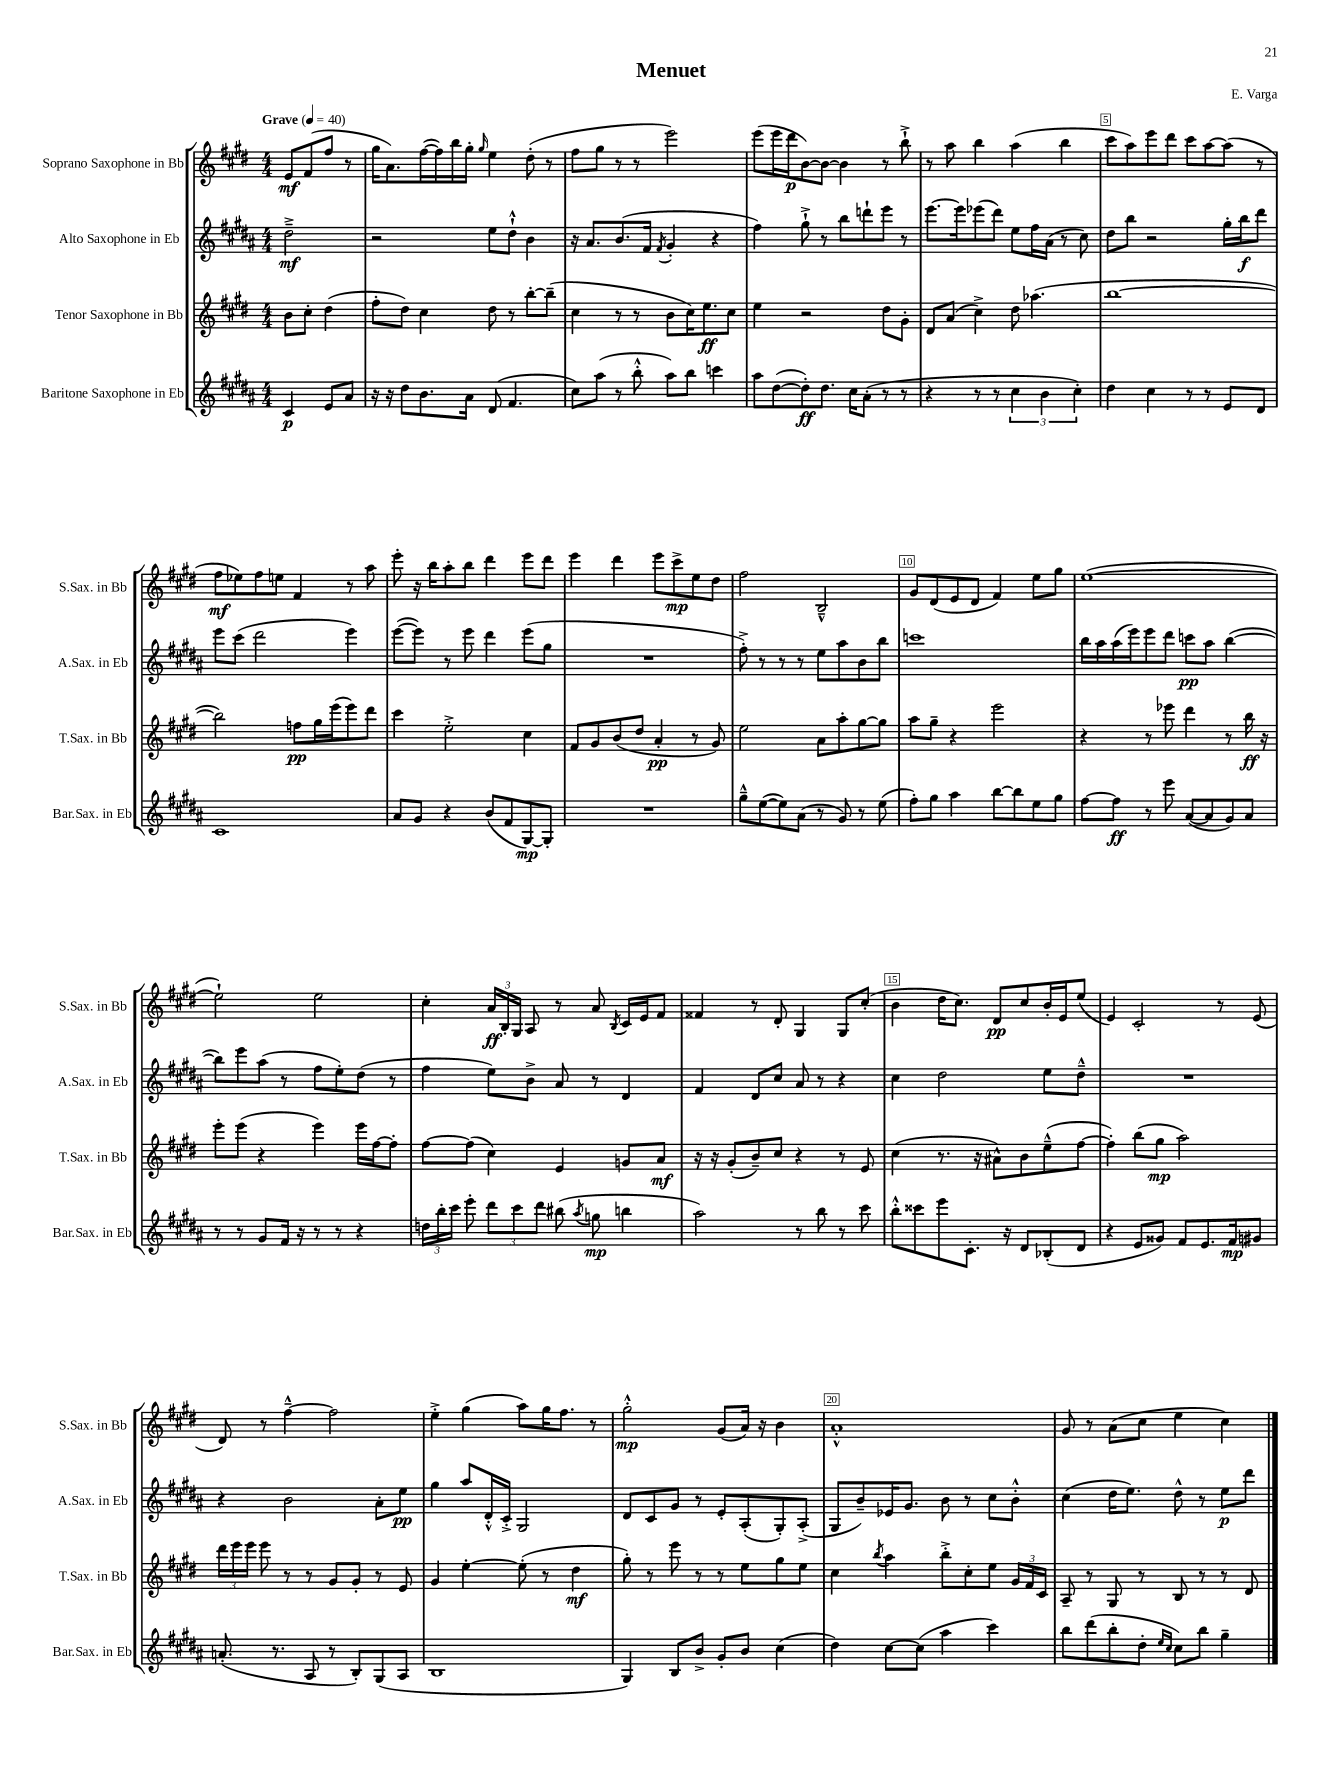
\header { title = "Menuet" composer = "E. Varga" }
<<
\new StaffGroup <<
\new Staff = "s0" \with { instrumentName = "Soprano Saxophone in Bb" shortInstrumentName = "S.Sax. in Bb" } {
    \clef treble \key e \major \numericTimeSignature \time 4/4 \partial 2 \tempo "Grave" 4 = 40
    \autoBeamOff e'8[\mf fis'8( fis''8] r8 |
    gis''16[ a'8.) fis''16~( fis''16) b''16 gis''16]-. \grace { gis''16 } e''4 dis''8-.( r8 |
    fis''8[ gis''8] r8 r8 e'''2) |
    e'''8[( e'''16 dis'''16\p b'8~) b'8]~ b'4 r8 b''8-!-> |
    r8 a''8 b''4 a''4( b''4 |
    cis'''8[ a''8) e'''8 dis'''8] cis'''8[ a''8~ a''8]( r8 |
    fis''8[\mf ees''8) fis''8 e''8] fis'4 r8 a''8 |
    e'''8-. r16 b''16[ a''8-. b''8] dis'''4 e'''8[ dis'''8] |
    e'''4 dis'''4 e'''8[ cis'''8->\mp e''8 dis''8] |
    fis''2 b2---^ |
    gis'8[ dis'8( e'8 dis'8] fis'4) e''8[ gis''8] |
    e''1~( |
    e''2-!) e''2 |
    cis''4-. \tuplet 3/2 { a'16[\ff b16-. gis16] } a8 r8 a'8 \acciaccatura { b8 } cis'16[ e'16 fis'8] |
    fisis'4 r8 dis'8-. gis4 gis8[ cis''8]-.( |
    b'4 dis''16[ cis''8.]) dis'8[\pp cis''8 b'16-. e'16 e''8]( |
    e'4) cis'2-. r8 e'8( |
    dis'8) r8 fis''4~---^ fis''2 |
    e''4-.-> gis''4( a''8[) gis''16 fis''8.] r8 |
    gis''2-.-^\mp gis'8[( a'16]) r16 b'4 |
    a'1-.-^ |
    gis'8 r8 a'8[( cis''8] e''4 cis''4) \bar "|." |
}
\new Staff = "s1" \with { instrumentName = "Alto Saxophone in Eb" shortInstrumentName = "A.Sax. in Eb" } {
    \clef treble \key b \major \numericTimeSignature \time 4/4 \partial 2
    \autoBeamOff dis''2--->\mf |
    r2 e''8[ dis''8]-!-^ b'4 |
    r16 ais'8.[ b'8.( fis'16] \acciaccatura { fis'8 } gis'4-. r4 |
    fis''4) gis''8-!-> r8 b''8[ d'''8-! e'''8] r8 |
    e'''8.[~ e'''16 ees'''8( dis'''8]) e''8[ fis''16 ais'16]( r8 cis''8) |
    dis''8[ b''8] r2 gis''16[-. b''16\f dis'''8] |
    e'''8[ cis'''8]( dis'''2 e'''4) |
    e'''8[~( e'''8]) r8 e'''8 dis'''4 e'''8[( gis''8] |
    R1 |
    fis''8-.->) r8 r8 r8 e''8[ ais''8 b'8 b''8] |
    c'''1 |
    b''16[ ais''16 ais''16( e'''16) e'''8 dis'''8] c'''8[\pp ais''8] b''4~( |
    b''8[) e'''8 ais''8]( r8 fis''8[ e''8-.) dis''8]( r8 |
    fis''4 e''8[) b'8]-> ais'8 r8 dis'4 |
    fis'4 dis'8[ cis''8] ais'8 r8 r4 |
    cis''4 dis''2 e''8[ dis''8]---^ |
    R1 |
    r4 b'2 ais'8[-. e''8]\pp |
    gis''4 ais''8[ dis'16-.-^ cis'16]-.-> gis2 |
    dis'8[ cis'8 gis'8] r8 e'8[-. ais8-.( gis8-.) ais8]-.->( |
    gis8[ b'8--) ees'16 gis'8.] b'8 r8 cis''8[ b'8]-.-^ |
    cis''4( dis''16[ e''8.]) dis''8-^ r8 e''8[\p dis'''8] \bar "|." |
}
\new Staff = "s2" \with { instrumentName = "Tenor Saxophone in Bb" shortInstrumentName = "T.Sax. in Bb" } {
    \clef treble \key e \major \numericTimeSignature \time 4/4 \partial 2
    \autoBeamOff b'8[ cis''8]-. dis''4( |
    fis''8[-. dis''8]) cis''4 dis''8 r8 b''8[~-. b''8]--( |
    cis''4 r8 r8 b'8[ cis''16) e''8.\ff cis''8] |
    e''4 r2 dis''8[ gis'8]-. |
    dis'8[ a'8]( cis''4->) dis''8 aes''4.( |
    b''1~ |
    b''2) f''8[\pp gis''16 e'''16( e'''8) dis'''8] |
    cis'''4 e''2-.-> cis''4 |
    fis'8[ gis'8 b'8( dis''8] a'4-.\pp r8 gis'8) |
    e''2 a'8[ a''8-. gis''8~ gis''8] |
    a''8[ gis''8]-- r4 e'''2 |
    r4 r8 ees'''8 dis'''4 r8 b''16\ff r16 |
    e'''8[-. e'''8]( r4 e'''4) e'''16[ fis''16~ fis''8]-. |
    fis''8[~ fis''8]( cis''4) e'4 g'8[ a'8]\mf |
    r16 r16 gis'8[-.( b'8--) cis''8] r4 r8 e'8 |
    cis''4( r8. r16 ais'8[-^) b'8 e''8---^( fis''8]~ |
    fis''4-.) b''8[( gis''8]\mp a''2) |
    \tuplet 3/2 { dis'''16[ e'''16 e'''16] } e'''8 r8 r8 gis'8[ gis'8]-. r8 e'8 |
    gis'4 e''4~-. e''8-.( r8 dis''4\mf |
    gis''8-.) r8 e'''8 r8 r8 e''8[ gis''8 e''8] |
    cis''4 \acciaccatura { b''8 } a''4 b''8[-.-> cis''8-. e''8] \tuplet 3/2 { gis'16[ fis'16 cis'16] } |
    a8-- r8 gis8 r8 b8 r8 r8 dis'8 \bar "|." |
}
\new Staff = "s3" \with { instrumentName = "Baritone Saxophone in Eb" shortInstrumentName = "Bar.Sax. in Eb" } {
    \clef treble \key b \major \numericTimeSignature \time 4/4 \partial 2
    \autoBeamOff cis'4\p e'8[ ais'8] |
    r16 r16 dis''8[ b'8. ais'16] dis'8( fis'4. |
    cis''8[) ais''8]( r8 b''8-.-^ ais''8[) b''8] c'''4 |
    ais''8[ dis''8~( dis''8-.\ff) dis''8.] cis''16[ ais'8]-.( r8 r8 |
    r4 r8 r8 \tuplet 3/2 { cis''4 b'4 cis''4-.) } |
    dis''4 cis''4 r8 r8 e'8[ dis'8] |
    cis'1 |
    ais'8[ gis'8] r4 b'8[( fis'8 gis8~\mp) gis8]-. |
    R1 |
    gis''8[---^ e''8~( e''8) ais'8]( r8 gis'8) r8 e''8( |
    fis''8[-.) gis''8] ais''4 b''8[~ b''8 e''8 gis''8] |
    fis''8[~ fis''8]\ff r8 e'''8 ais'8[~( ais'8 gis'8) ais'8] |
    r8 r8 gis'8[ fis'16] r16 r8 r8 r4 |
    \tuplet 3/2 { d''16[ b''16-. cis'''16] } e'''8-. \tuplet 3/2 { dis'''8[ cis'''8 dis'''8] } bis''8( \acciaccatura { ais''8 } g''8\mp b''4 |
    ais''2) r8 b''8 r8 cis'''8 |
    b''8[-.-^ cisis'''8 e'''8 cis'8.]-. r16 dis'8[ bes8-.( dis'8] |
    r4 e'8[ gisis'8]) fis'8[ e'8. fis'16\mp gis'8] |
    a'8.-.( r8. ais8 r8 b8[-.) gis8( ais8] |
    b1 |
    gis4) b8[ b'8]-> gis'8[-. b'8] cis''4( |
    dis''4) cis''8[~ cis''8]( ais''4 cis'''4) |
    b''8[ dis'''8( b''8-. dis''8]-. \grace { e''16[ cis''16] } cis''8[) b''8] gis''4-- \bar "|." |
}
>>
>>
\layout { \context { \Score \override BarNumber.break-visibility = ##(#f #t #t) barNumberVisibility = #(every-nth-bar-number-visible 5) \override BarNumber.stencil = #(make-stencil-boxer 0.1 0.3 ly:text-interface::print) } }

GIVEN REQUEST:
Could you copy out the data from its start through the line containing "r8 a''8 b''4 a''4( b''4 |", including that line, and leave out the pictures?

FINAL RESULT:
\header { title = "Menuet" composer = "E. Varga" }
<<
\new StaffGroup <<
\new Staff = "s0" \with { instrumentName = "Soprano Saxophone in Bb" shortInstrumentName = "S.Sax. in Bb" } {
    \clef treble \key e \major \numericTimeSignature \time 4/4 \partial 2 \tempo "Grave" 4 = 40
    \autoBeamOff e'8[\mf fis'8( fis''8] r8 |
    gis''16[ a'8.) fis''16~( fis''16) b''16 gis''16]-. \grace { gis''16 } e''4 dis''8-.( r8 |
    fis''8[ gis''8] r8 r8 e'''2) |
    e'''8[( e'''16 dis'''16\p b'8~) b'8]~ b'4 r8 b''8-!-> |
    r8 a''8 b''4 a''4( b''4 |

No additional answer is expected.